[Information provided Boundary: Start]
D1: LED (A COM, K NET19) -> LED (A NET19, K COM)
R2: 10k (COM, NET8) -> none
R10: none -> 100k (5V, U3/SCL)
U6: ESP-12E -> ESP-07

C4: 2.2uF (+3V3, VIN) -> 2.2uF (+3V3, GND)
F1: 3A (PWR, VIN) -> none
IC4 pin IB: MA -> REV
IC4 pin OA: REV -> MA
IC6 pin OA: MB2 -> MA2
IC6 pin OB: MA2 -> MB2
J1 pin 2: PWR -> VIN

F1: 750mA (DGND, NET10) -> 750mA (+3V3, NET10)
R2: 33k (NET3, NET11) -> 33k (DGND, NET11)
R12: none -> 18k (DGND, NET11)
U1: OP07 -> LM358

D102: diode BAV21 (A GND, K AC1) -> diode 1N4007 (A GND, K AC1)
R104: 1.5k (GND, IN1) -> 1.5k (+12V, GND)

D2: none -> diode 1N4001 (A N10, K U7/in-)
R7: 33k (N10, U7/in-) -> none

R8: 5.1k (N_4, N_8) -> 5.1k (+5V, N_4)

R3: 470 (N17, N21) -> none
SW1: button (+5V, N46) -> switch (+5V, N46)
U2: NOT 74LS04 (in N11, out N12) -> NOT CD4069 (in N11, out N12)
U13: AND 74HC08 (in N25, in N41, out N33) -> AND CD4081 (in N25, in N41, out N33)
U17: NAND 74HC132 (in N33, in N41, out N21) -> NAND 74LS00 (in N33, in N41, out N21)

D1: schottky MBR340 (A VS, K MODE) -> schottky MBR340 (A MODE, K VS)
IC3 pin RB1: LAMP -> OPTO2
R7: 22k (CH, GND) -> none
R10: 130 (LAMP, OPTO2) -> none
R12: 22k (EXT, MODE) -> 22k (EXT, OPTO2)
[Information provided Boundary: End]
How to complete this task –
What should come out is the exact run of lines from the one holding "R7: 22k (CH, GND) -> none" through the end of the records above, and nothing besides.

Answer for the task –
R7: 22k (CH, GND) -> none
R10: 130 (LAMP, OPTO2) -> none
R12: 22k (EXT, MODE) -> 22k (EXT, OPTO2)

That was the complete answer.